◆ BRIEF ◆
Copy the lines below, word for word, from the first through the line containing "rotated: YELLOW PHONE". Leave the pictures out.
-- DATA TO PROCESS follows --
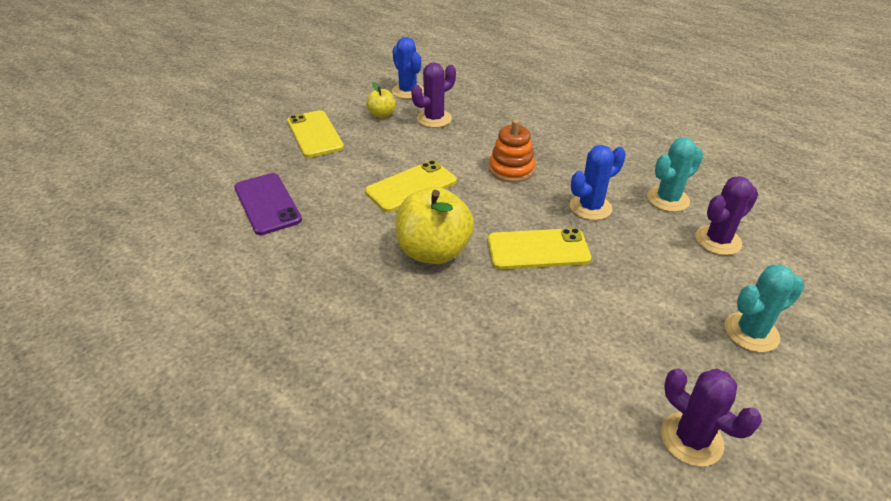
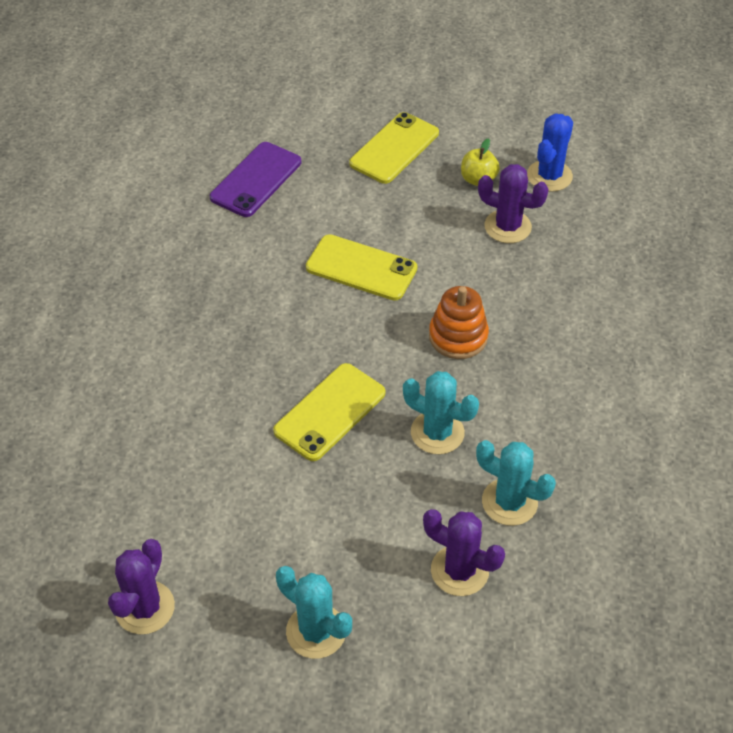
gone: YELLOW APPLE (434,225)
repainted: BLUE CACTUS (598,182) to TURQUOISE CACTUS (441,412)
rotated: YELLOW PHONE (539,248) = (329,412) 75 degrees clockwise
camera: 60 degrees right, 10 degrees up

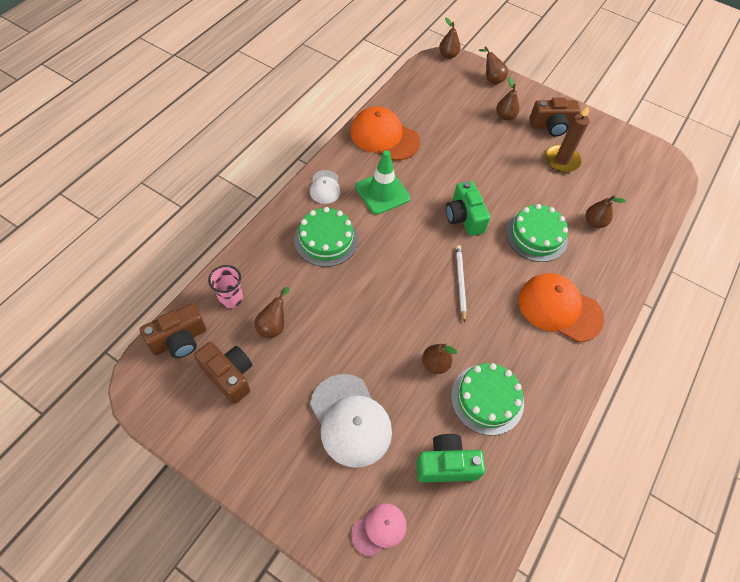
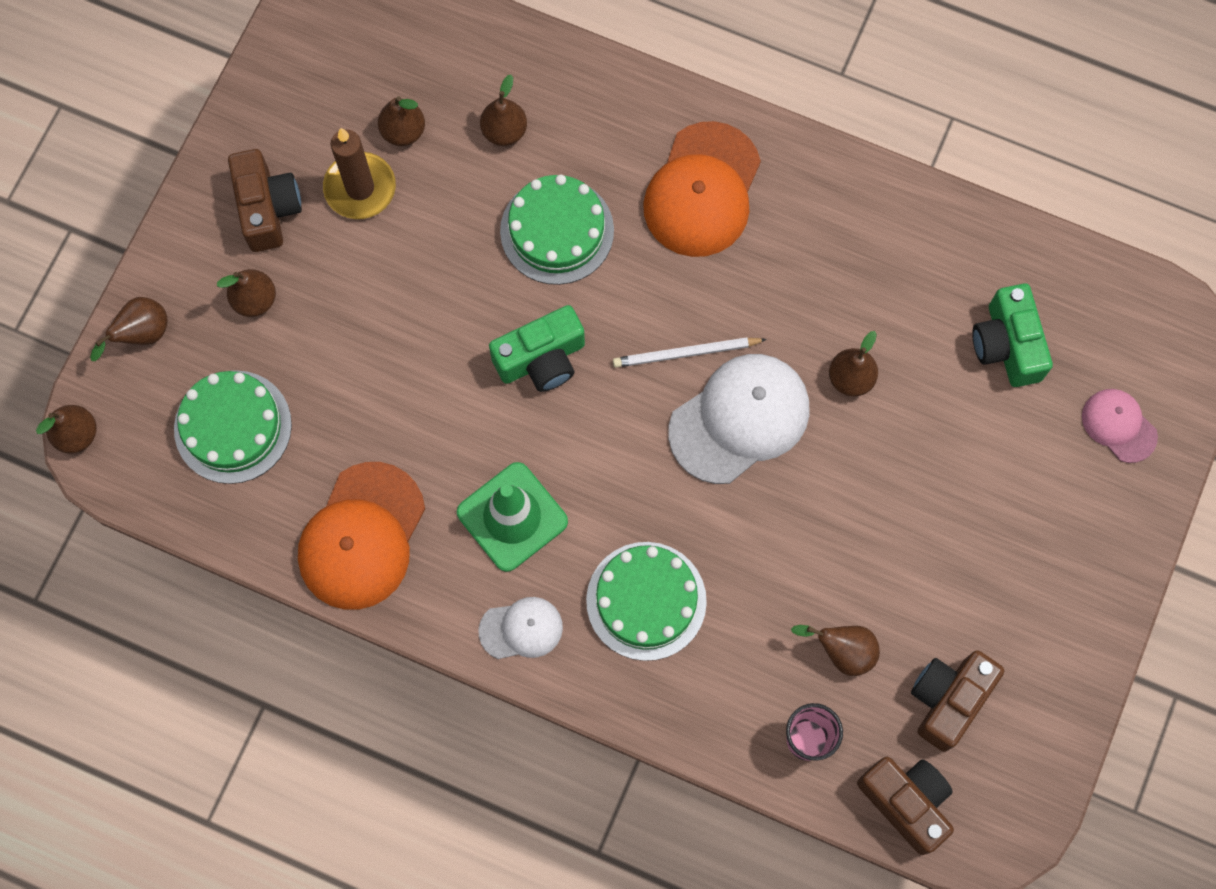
new: BROWN PEAR (401,121)
shifted: WHITE CAP (351,421) to (739,419); GREEN CAKE (487,399) to (233,427)
camera: 95 degrees left, 15 degrees up

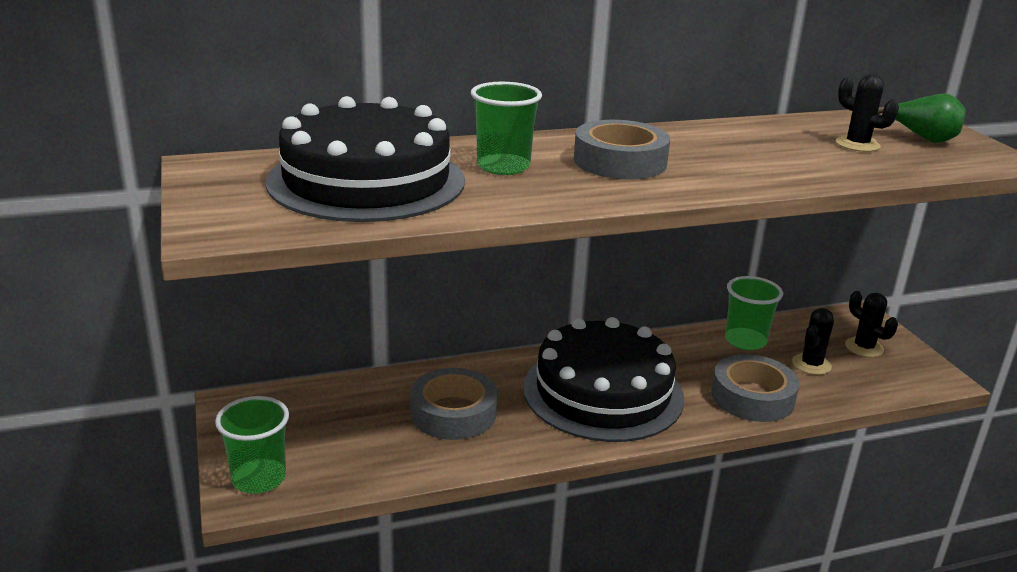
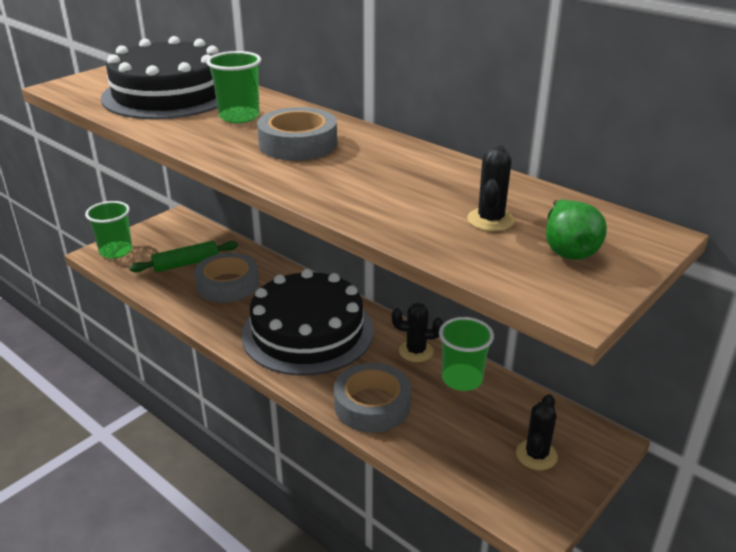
new: GREEN ROLLING PIN (183,256)
shifted: BLACK CACTUS (813,341) to (418,332)
camera: 60 degrees right, 5 degrees up

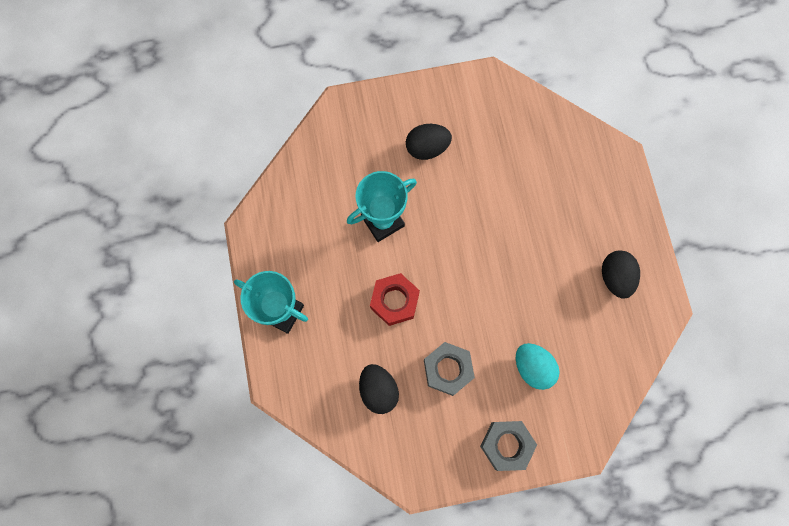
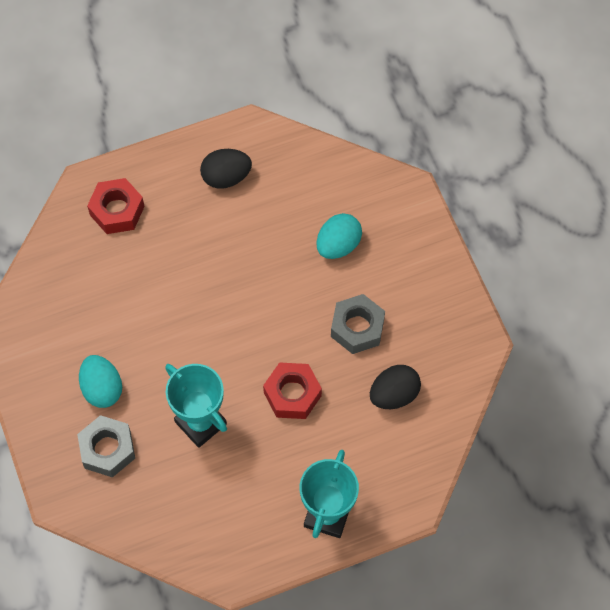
new: RED NUT (116,206)
shifted: GREY NUT (508,446) to (106,446)
repainted: BLACK EGG (429,142) to TURQUOISE EGG (100,381)
camera: 100 degrees left, 10 degrees down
-- DATA TO PROCESS concluded --
◆ ANSWER BOX ◆
gone: YELLOW APPLE (434,225)
repainted: BLUE CACTUS (598,182) to TURQUOISE CACTUS (441,412)
rotated: YELLOW PHONE (539,248) = (329,412) 75 degrees clockwise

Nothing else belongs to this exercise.